### Task description
Print out each record below, unaltered and complete, without its images.

[Scene images with change listings]
☆ ☆ ☆ ☆ ☆ ☆ ☆

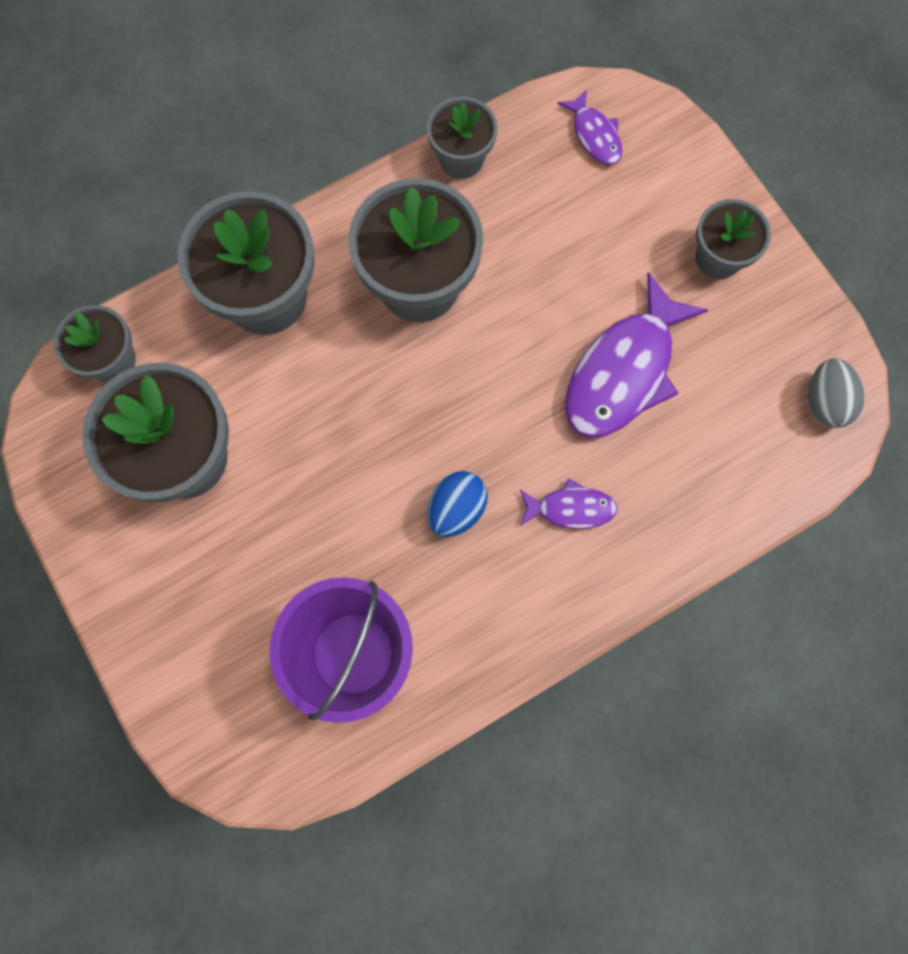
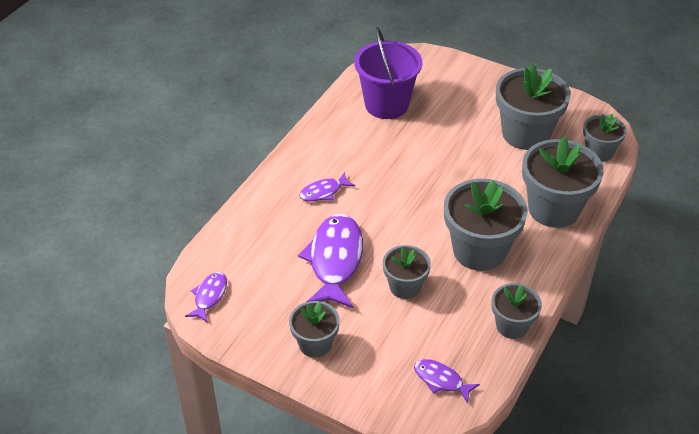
camera: 150 degrees right, 30 degrees down
(456, 509) = (380, 168): blue egg -> none
(555, 281) = (405, 286): none -> grey flower pot
(824, 402) = (209, 296): grey egg -> purple fish

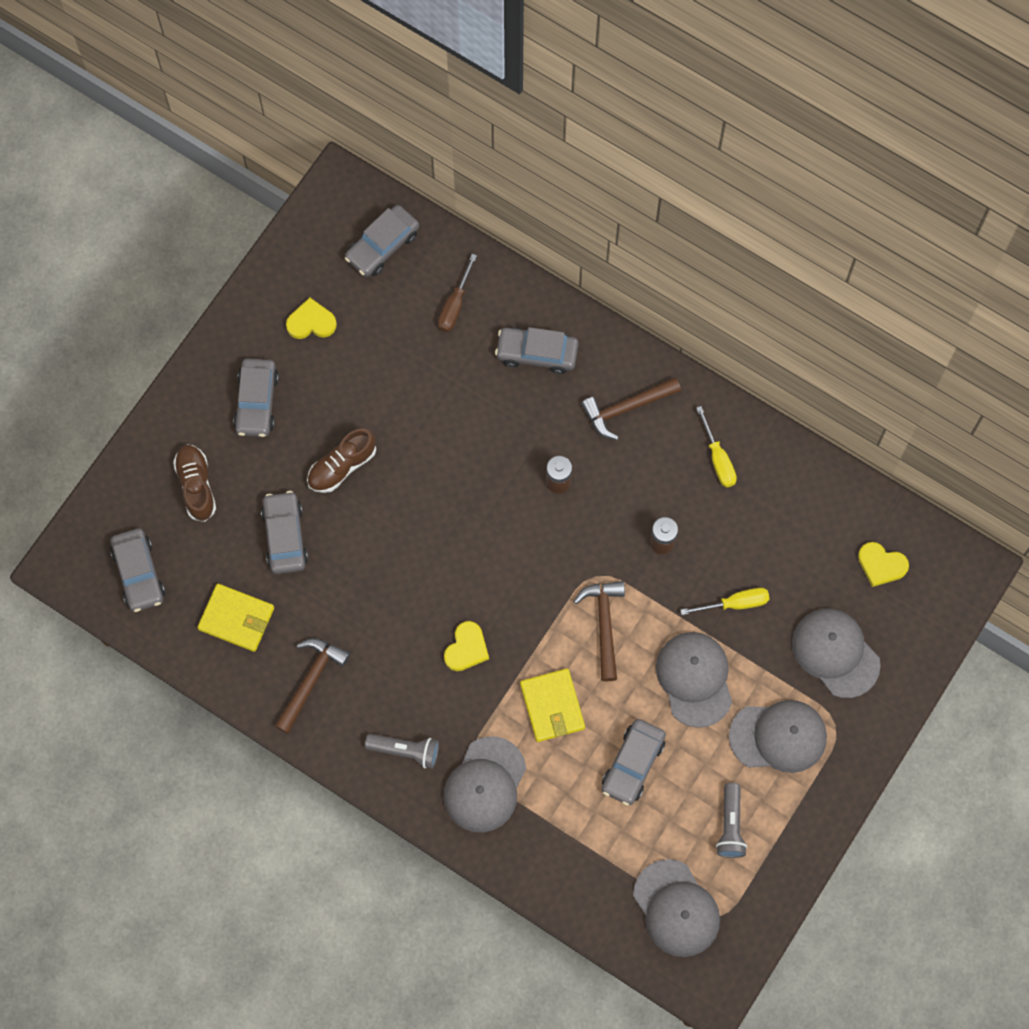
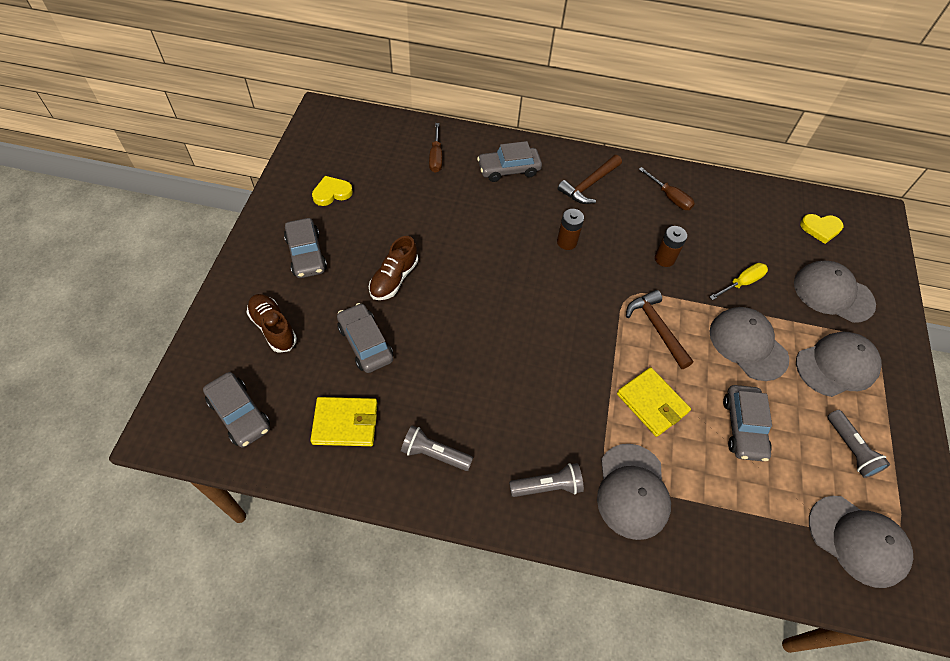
camera: 25 degrees left, 15 degrees down
(310, 680) = (434, 454): brown hammer -> grey flashlight
(382, 246) = (368, 137): grey car -> none
(466, 648) = (558, 381): yellow heart -> none
(718, 459) = (670, 197): yellow screwdriver -> brown screwdriver

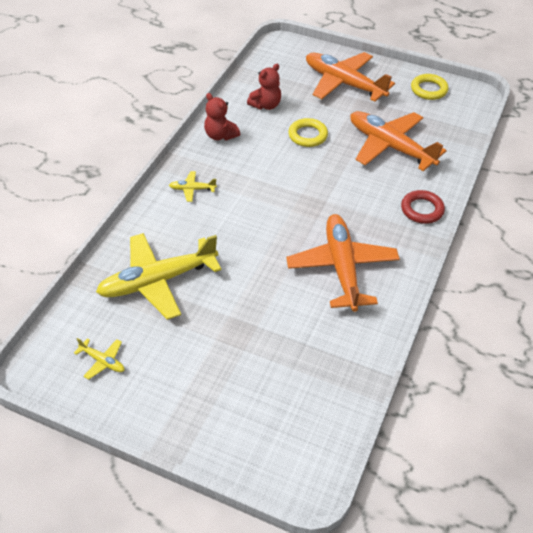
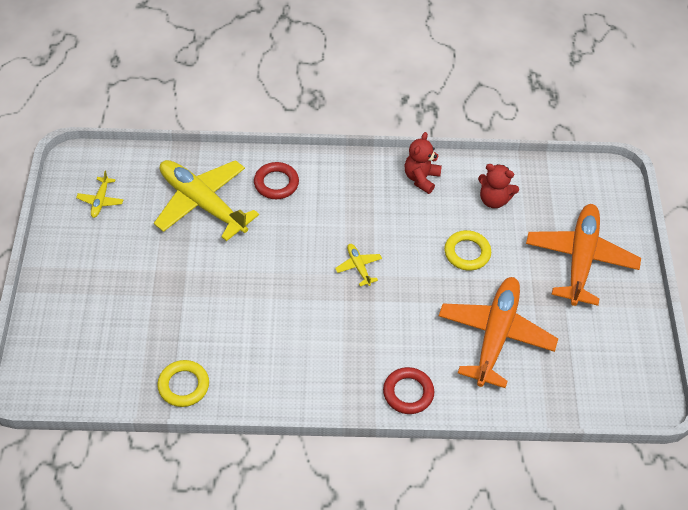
camera: 65 degrees right, 5 degrees up
(168, 223) = (276, 183): none -> red ring
(192, 189) = (330, 185): yellow plane -> yellow plane (358, 267)
(342, 268) = (286, 342): orange plane -> none
(429, 90) = (627, 349): yellow ring -> yellow ring (183, 385)

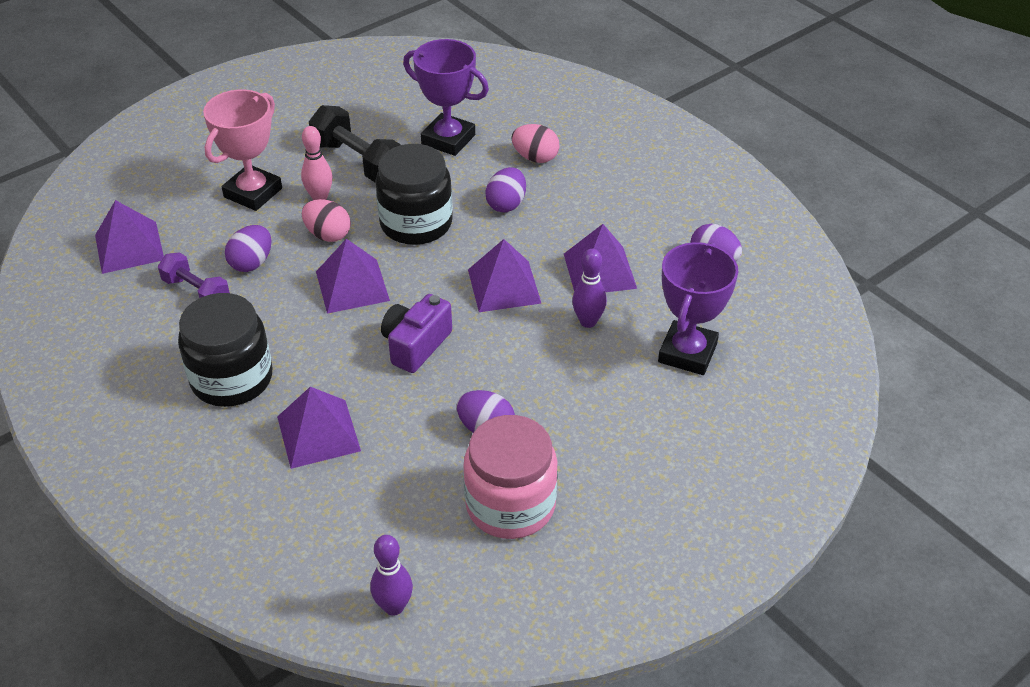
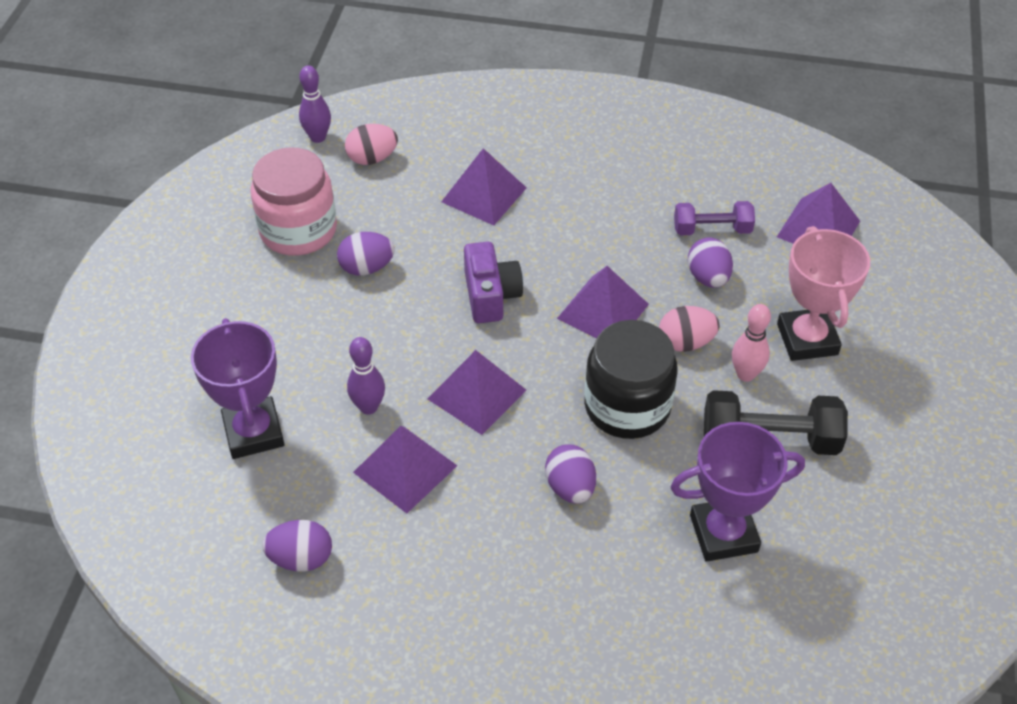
camera: 140 degrees right, 5 degrees up
(232, 379) = (592, 190): black jar -> none
(535, 158) = (607, 574): pink egg -> pink egg (372, 158)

☆ ☆ ☆ ☆ ☆ ☆ ☆

### Solved problem
camera: 150 degrees right, 30 degrees down
(456, 509) = (380, 168): blue egg -> none
(555, 281) = (405, 286): none -> grey flower pot
(824, 402) = (209, 296): grey egg -> purple fish

camera: 25 degrees left, 15 degrees down
(310, 680) = (434, 454): brown hammer -> grey flashlight
(382, 246) = (368, 137): grey car -> none
(466, 648) = (558, 381): yellow heart -> none
(718, 459) = (670, 197): yellow screwdriver -> brown screwdriver

camera: 65 degrees right, 5 degrees up
(168, 223) = (276, 183): none -> red ring
(192, 189) = (330, 185): yellow plane -> yellow plane (358, 267)
(342, 268) = (286, 342): orange plane -> none
(429, 90) = (627, 349): yellow ring -> yellow ring (183, 385)

camera: 140 degrees right, 5 degrees up
(232, 379) = (592, 190): black jar -> none
(535, 158) = (607, 574): pink egg -> pink egg (372, 158)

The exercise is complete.